Would you output the entries below only from the line containing "white triangle: (74, 86) -> (49, 70), moved" through the line containing "green L-shape: (82, 62)", exactly as they stand and with both ends included?

##########

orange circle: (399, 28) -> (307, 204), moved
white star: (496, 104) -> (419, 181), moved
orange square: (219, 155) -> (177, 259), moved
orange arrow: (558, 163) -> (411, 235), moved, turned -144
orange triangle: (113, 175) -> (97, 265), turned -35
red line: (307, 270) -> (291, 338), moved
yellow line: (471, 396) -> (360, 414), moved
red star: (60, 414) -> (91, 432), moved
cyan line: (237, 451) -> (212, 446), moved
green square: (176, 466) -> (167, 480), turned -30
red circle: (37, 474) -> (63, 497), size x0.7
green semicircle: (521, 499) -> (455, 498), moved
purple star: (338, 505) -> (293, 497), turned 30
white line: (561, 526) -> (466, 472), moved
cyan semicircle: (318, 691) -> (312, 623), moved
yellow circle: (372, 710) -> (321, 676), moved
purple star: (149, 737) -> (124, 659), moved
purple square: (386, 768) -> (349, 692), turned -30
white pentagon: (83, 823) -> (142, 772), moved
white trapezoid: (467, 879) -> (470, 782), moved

##########

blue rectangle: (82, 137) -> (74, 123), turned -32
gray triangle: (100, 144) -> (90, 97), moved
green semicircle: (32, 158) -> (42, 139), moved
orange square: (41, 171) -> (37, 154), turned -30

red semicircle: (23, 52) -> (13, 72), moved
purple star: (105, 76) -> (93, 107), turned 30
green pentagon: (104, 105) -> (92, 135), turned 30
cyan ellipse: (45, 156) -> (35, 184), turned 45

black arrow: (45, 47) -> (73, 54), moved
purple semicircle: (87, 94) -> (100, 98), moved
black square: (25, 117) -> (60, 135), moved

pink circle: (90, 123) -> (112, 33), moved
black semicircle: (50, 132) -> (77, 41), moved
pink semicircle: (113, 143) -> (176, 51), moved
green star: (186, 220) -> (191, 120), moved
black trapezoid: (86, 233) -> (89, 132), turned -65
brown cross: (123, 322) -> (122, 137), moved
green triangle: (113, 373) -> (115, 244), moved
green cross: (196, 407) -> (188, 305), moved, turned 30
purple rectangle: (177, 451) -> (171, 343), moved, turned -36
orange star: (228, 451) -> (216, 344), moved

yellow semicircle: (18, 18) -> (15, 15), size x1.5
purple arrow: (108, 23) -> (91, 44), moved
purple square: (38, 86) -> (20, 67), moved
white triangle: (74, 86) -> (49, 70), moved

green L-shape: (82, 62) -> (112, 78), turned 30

##########

**Output for this task**
white triangle: (74, 86) -> (49, 70), moved

green L-shape: (82, 62) -> (112, 78), turned 30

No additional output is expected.